Data shown:
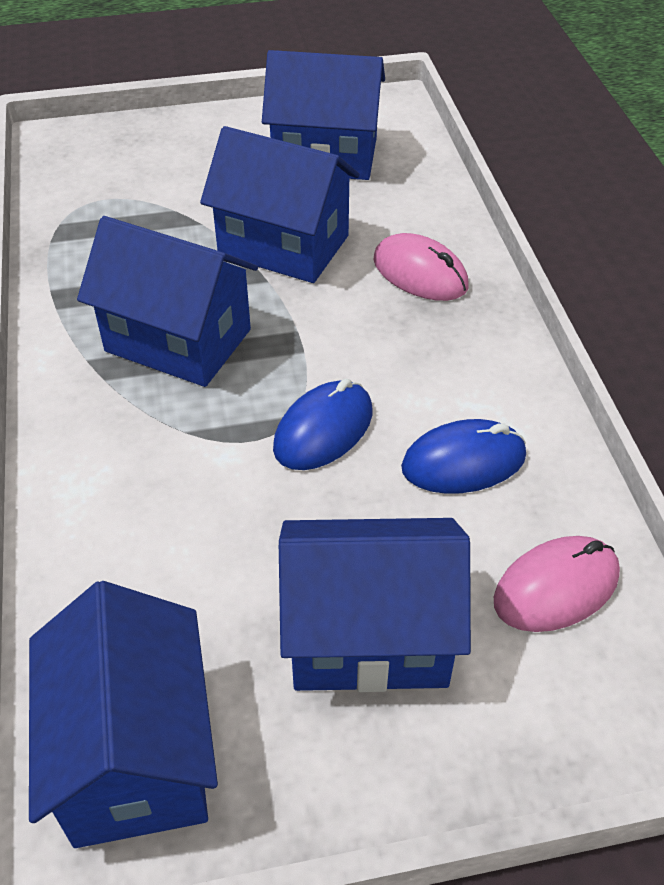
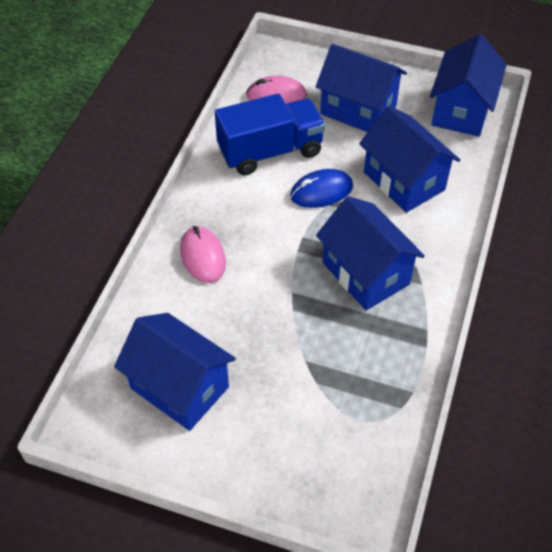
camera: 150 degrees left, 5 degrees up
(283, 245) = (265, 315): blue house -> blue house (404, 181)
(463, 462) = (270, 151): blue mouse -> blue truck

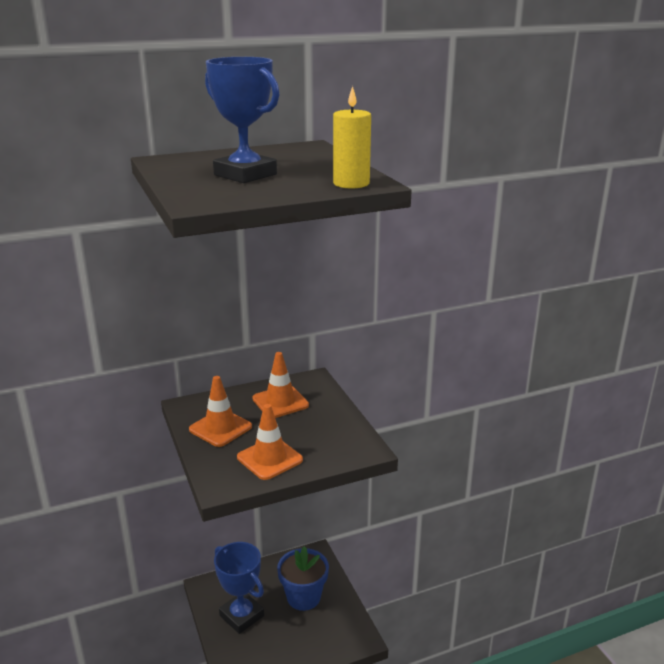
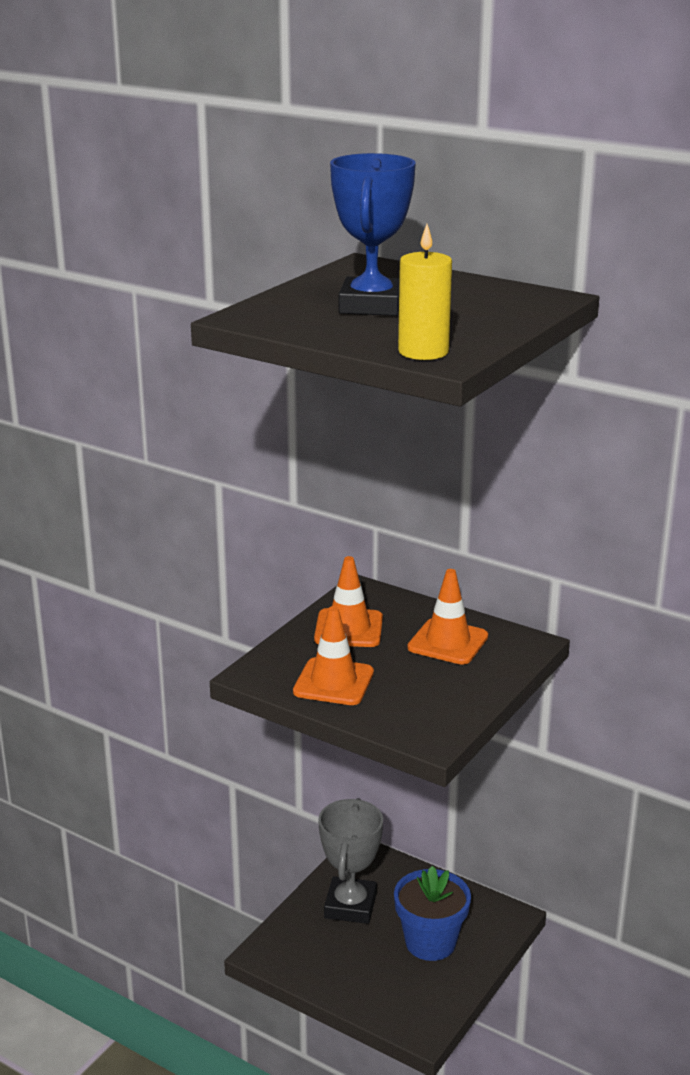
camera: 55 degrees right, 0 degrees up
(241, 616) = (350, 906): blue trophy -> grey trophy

Work item:
The result should be the material above, unchanged and free of pictures; please print it.

Final answer:
camera: 150 degrees left, 5 degrees up
(283, 245) = (265, 315): blue house -> blue house (404, 181)
(463, 462) = (270, 151): blue mouse -> blue truck

camera: 55 degrees right, 0 degrees up
(241, 616) = (350, 906): blue trophy -> grey trophy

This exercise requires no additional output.